### What to produce:
Instruction for the entries that follow: retype exactly the lines from the line with "orange round brick C9" to the line with "tan plate J7 level 3 -> lime plate J7 level 3", both included, and omit all others.

### Dataset excerpts:
--------------------

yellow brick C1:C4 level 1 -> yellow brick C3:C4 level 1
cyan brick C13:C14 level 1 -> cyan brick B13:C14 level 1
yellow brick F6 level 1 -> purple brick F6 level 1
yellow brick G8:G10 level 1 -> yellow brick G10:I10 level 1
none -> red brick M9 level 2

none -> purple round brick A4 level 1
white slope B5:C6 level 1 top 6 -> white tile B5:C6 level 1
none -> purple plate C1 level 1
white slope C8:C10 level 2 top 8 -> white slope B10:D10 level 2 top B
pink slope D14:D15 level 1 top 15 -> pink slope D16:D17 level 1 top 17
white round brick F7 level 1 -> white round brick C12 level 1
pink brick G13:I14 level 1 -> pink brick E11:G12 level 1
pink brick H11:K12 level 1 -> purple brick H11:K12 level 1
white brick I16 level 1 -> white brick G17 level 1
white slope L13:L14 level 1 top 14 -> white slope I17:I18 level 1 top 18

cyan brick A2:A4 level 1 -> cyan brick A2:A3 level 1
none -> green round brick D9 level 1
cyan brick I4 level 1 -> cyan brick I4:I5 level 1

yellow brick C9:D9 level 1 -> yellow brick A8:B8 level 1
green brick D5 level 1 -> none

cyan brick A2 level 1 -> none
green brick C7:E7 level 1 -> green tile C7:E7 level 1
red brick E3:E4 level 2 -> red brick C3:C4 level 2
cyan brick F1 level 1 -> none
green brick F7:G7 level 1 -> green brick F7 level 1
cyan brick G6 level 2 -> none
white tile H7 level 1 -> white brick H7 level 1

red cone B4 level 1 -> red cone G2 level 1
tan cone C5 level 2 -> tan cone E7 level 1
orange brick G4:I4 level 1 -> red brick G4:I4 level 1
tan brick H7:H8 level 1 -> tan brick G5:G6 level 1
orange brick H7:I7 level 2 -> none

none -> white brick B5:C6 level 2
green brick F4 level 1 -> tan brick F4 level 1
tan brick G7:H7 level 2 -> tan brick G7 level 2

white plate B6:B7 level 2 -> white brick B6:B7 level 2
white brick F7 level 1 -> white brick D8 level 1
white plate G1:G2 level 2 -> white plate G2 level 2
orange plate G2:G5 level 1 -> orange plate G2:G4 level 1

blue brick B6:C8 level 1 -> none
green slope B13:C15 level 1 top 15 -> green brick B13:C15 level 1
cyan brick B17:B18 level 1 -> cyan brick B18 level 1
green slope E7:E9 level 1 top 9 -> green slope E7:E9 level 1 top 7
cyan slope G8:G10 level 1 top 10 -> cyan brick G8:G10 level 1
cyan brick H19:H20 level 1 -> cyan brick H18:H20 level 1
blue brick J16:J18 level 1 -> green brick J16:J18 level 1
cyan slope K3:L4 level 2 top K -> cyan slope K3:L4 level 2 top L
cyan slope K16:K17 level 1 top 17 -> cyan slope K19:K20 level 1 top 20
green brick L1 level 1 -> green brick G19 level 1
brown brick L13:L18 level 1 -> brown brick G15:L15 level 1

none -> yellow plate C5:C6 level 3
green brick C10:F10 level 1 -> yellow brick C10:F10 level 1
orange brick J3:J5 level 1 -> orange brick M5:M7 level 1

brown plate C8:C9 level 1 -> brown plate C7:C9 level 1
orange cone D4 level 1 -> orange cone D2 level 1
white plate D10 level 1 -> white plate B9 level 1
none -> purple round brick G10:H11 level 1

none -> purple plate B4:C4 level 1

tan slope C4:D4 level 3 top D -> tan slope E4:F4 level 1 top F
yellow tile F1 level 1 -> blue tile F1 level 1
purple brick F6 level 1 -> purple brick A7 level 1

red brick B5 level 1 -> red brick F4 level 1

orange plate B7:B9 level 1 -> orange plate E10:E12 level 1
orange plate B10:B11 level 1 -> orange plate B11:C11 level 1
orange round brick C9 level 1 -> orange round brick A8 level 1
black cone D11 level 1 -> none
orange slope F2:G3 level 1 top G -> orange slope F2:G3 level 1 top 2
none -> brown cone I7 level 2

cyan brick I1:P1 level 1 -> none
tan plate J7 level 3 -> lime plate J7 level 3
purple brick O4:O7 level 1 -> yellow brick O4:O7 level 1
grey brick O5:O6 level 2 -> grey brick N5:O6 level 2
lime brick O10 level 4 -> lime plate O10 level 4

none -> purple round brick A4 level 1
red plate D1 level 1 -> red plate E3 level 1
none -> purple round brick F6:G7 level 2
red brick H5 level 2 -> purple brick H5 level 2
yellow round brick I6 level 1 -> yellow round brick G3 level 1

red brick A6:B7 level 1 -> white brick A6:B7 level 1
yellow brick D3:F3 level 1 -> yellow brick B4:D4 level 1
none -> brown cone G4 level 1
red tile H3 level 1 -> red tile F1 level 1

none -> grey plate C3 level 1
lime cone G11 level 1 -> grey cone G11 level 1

--------------------

### Result:
orange round brick C9 level 1 -> orange round brick A8 level 1
black cone D11 level 1 -> none
orange slope F2:G3 level 1 top G -> orange slope F2:G3 level 1 top 2
none -> brown cone I7 level 2

cyan brick I1:P1 level 1 -> none
tan plate J7 level 3 -> lime plate J7 level 3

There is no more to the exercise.